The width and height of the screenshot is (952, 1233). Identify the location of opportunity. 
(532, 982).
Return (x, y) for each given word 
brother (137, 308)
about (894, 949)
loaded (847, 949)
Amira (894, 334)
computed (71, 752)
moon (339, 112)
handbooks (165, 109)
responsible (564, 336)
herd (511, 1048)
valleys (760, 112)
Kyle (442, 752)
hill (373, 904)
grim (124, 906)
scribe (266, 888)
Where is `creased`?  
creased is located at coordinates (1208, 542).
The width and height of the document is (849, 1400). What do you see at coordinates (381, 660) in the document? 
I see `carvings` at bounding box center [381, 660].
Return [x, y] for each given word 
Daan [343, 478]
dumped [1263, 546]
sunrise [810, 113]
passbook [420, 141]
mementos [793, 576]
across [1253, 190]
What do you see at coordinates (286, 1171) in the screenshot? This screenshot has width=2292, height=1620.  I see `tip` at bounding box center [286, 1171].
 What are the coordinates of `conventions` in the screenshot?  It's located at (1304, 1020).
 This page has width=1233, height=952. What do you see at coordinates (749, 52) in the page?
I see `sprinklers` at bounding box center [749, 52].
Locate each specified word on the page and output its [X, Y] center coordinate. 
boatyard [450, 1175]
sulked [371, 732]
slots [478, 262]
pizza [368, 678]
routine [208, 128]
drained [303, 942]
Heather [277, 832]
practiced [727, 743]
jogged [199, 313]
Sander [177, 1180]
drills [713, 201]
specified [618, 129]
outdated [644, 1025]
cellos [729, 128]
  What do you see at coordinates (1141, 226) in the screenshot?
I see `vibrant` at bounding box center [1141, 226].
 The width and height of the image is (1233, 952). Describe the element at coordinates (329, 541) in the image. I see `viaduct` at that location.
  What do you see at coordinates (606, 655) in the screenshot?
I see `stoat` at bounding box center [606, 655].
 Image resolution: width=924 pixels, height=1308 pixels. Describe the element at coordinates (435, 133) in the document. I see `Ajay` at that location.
..........
• [To do]
Please copy out the lines above word for word.

• [Reply]
The width and height of the screenshot is (952, 1233). Identify the location of opportunity. 
(532, 982).
Return (x, y) for each given word 
brother (137, 308)
about (894, 949)
loaded (847, 949)
Amira (894, 334)
computed (71, 752)
moon (339, 112)
handbooks (165, 109)
responsible (564, 336)
herd (511, 1048)
valleys (760, 112)
Kyle (442, 752)
hill (373, 904)
grim (124, 906)
scribe (266, 888)
Where is `creased`?  
creased is located at coordinates (1208, 542).
The width and height of the document is (849, 1400). What do you see at coordinates (381, 660) in the document? 
I see `carvings` at bounding box center [381, 660].
Return [x, y] for each given word 
Daan [343, 478]
dumped [1263, 546]
sunrise [810, 113]
passbook [420, 141]
mementos [793, 576]
across [1253, 190]
What do you see at coordinates (286, 1171) in the screenshot? This screenshot has width=2292, height=1620.  I see `tip` at bounding box center [286, 1171].
 What are the coordinates of `conventions` in the screenshot?  It's located at (1304, 1020).
 This page has width=1233, height=952. What do you see at coordinates (749, 52) in the page?
I see `sprinklers` at bounding box center [749, 52].
Locate each specified word on the page and output its [X, Y] center coordinate. 
boatyard [450, 1175]
sulked [371, 732]
slots [478, 262]
pizza [368, 678]
routine [208, 128]
drained [303, 942]
Heather [277, 832]
practiced [727, 743]
jogged [199, 313]
Sander [177, 1180]
drills [713, 201]
specified [618, 129]
outdated [644, 1025]
cellos [729, 128]
  What do you see at coordinates (1141, 226) in the screenshot?
I see `vibrant` at bounding box center [1141, 226].
 The width and height of the image is (1233, 952). Describe the element at coordinates (329, 541) in the image. I see `viaduct` at that location.
  What do you see at coordinates (606, 655) in the screenshot?
I see `stoat` at bounding box center [606, 655].
 Image resolution: width=924 pixels, height=1308 pixels. Describe the element at coordinates (435, 133) in the document. I see `Ajay` at that location.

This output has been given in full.